## Data rows

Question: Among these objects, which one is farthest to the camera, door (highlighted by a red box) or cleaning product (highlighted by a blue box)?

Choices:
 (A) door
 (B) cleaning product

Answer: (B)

## Task to carry out
Copy these records verbatim, one line at a time.

## Correct response
Question: Among these objects, which one is farthest to the camera, door (highlighted by a red box) or cleaning product (highlighted by a blue box)?

Choices:
 (A) door
 (B) cleaning product

Answer: (B)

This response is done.